Aside from the pictures, copy the listing exactly.

SOURCE DATA -
____

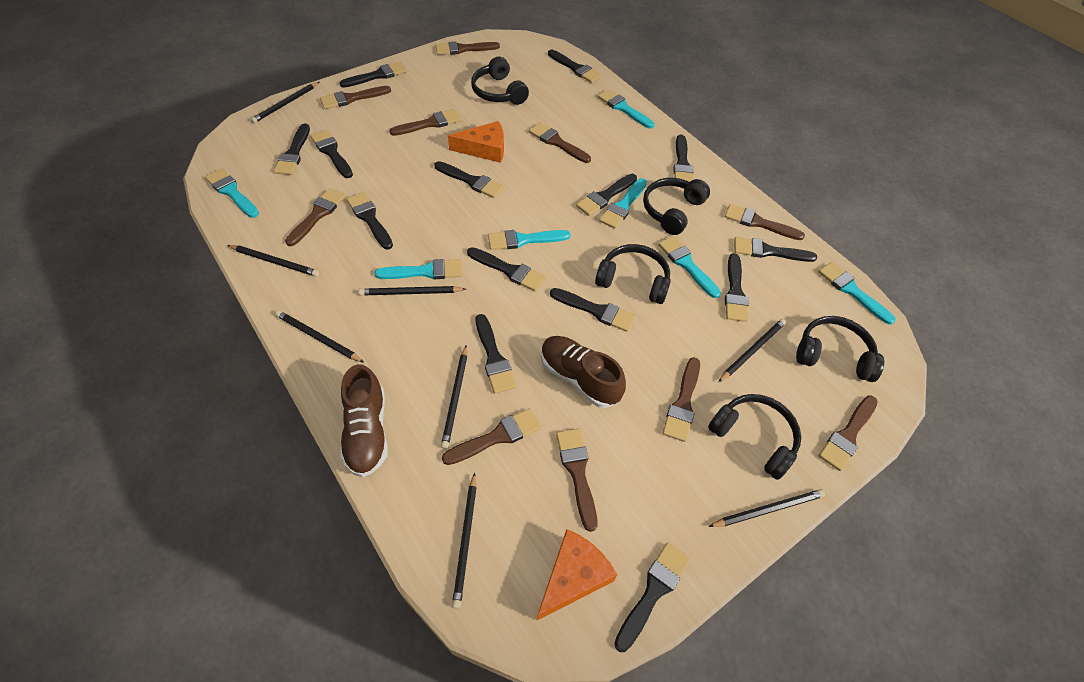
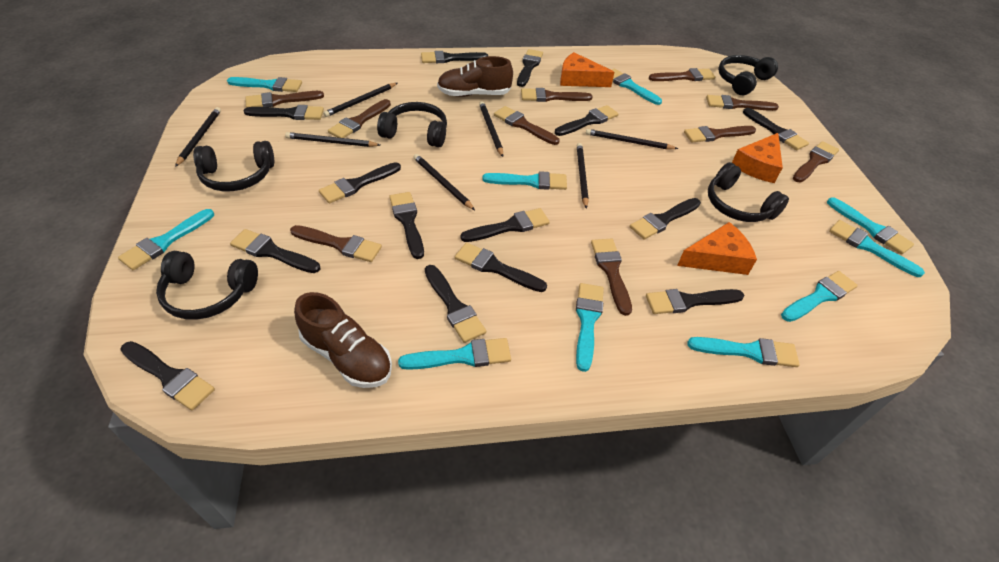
black pencil: 8 -> 7
orange cheese: 2 -> 3
turquoise brush: 7 -> 10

____

PROBLEM SOLUTION -
black pencil: 8 -> 7
orange cheese: 2 -> 3
turquoise brush: 7 -> 10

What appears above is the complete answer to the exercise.